# EXERCISE OBJECTIVE
Give back each line of the data exactly as it reads, minus the pictures.

# DATA SHOWN

- - - - - - -

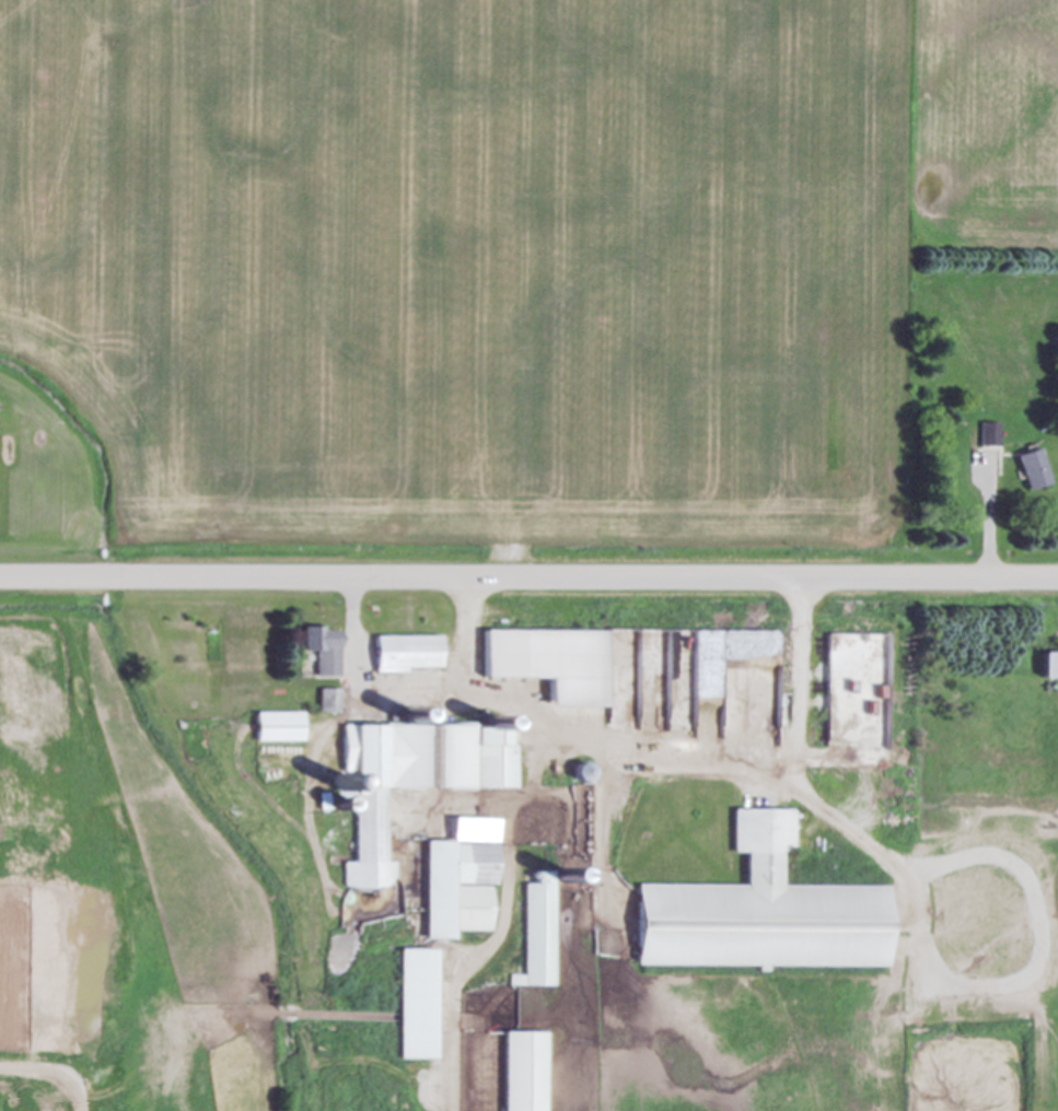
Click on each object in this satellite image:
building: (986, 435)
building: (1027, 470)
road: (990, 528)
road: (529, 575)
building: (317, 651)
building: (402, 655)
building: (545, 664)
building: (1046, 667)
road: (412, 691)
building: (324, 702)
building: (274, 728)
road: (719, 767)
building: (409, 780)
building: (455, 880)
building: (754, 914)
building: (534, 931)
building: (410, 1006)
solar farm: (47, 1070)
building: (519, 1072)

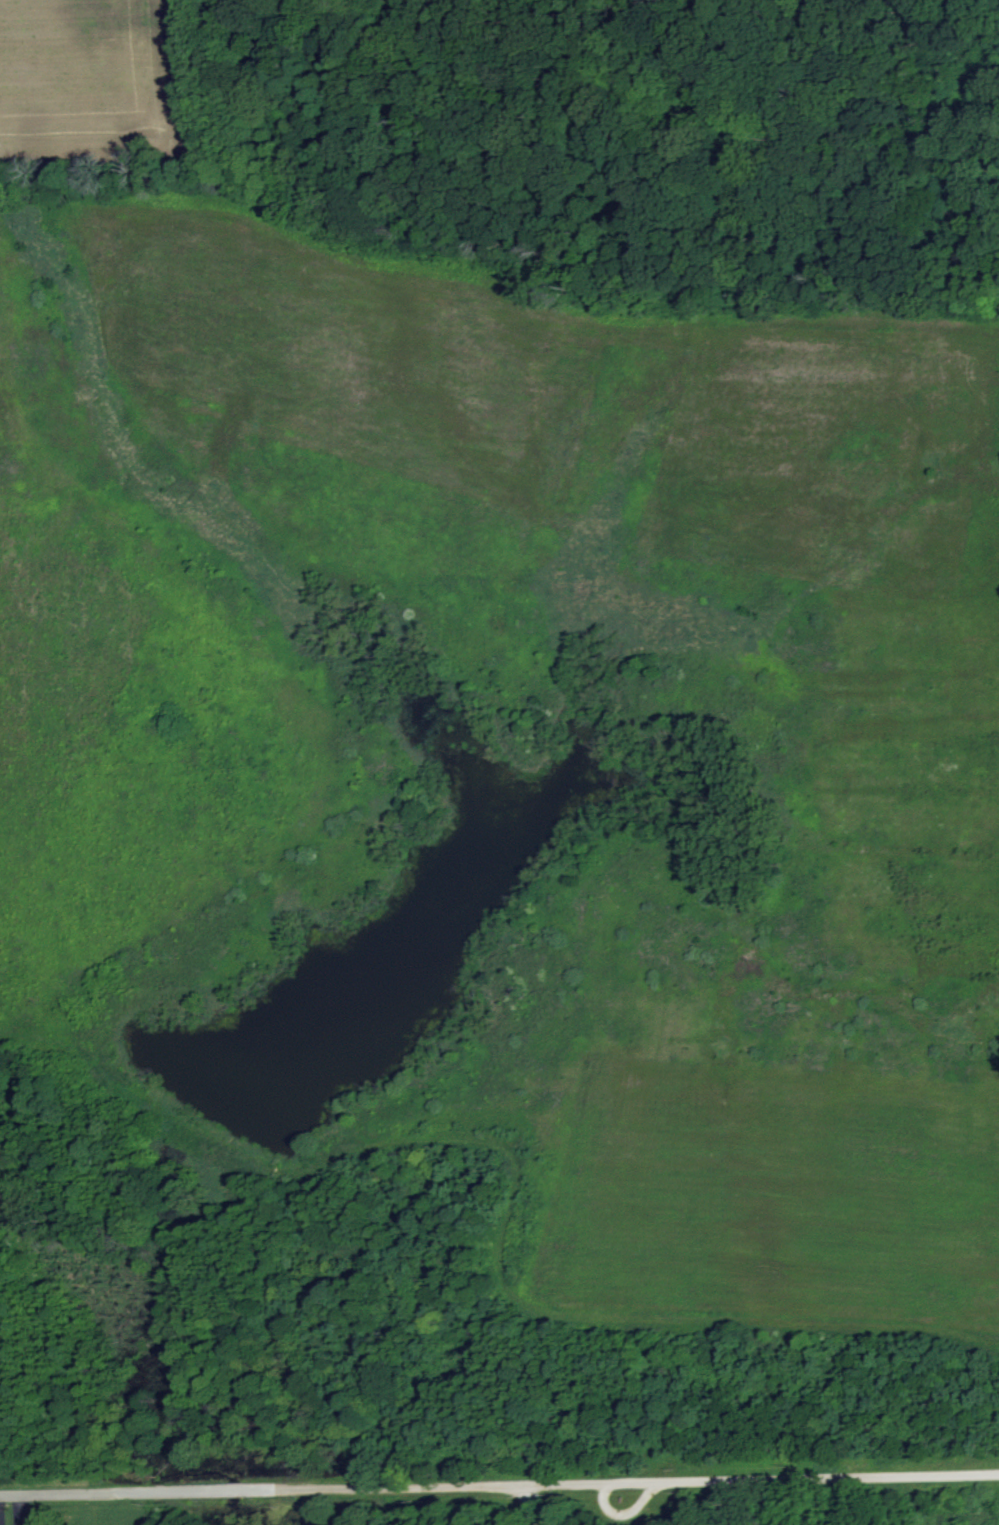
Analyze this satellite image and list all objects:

- - - - - - -

# ANSWER AREA
Click on each object in this satellite image:
building: (986, 435)
building: (1027, 470)
road: (990, 528)
road: (529, 575)
building: (317, 651)
building: (402, 655)
building: (545, 664)
building: (1046, 667)
road: (412, 691)
building: (324, 702)
building: (274, 728)
road: (719, 767)
building: (409, 780)
building: (455, 880)
building: (754, 914)
building: (534, 931)
building: (410, 1006)
solar farm: (47, 1070)
building: (519, 1072)

Analyze this satellite image and list all objects:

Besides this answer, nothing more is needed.